BEGIN
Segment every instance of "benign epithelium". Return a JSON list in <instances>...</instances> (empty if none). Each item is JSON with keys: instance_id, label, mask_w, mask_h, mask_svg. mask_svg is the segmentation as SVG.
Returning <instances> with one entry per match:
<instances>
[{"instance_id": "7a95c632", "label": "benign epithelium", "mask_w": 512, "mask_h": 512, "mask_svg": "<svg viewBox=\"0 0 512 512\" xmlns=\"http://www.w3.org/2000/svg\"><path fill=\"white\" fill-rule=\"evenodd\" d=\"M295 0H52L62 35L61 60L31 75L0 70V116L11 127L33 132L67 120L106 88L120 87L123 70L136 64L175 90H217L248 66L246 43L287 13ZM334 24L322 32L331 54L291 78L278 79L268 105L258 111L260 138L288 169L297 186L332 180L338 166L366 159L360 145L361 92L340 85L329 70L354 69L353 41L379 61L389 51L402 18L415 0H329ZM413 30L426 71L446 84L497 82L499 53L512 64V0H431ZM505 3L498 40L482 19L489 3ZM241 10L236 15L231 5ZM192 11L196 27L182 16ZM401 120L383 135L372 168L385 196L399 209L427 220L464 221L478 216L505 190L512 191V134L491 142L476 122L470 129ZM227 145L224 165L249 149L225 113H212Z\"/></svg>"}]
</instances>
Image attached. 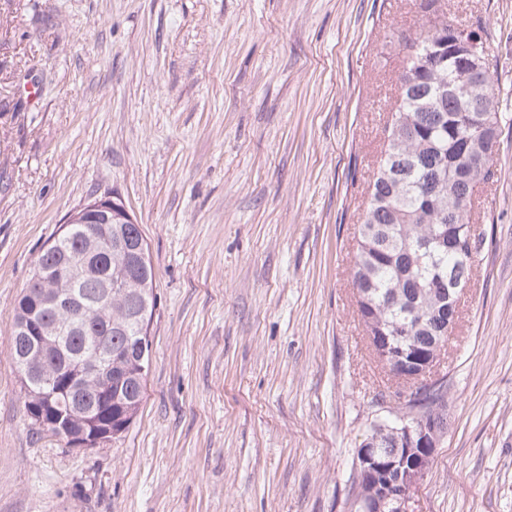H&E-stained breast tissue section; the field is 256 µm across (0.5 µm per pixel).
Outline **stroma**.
<instances>
[{
    "label": "stroma",
    "instance_id": "stroma-1",
    "mask_svg": "<svg viewBox=\"0 0 512 512\" xmlns=\"http://www.w3.org/2000/svg\"><path fill=\"white\" fill-rule=\"evenodd\" d=\"M508 121L438 368L448 433L415 512H512V0H448ZM412 0H0V512H354L402 386L376 362L354 224ZM120 199L155 274L135 421L32 430L13 310L68 216Z\"/></svg>",
    "mask_w": 512,
    "mask_h": 512
}]
</instances>
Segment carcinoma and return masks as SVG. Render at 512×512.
<instances>
[{"mask_svg": "<svg viewBox=\"0 0 512 512\" xmlns=\"http://www.w3.org/2000/svg\"><path fill=\"white\" fill-rule=\"evenodd\" d=\"M421 24L396 31L402 47L398 95L387 120L385 149L368 184V199L357 229L352 269L358 314L367 335L389 336V366L409 347L433 350L448 343V303L434 285L453 277L473 280L481 236L472 218L475 188L494 178L495 152L504 113L489 73L491 48L478 40L485 77H462L453 33L465 32L448 0H419ZM428 56V63L419 57ZM465 102L482 103L478 127L469 128ZM143 239L140 225L66 224L38 256L14 308L13 325L28 313L61 336L49 359L33 363L27 337L12 330L11 355L23 389L24 406L48 408L46 381L87 351L96 340L111 347L112 400H103L91 380L76 382L70 400L102 405L120 418L112 438L123 434L143 402L151 362L149 326L156 307L155 279L148 252H134ZM80 264L71 281L63 271ZM74 288L85 310L81 323L41 305L60 289ZM407 342L399 341L400 335Z\"/></svg>", "mask_w": 512, "mask_h": 512, "instance_id": "carcinoma-1", "label": "carcinoma"}]
</instances>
END
• [WRITTEN INSTRUCTION] Nothing but the lines from the line with "Segment carcinoma and" to the last line of the listing above should appear; please retype them exactly, both ends included.

• [FINAL ANSWER]
Segment carcinoma and return masks as SVG. Render at 512×512.
<instances>
[{"mask_svg": "<svg viewBox=\"0 0 512 512\" xmlns=\"http://www.w3.org/2000/svg\"><path fill=\"white\" fill-rule=\"evenodd\" d=\"M421 24L396 31L402 47L398 95L387 120L385 149L368 184V199L357 229L352 269L358 314L367 335L389 336V366L409 347L433 350L448 343V303L434 285L453 277L473 280L481 236L472 218L475 188L494 178L495 152L504 113L489 73L491 48L478 40L485 77H462L453 33L465 32L448 0H419ZM428 56V63L419 57ZM465 102L482 103L478 127L469 128ZM143 239L140 225L66 224L38 256L14 308L13 325L28 313L61 336L49 359L33 363L27 337L12 330L11 355L23 389L24 406L48 408L46 381L87 351L96 340L111 347L112 400H103L91 380L76 382L70 400L102 405L120 418L112 438L123 434L143 402L151 362L149 326L156 307L155 279L148 252H134ZM80 264L71 281L63 271ZM74 288L85 310L81 323L41 305L60 289ZM407 342L399 341L400 335Z\"/></svg>", "mask_w": 512, "mask_h": 512, "instance_id": "carcinoma-1", "label": "carcinoma"}]
</instances>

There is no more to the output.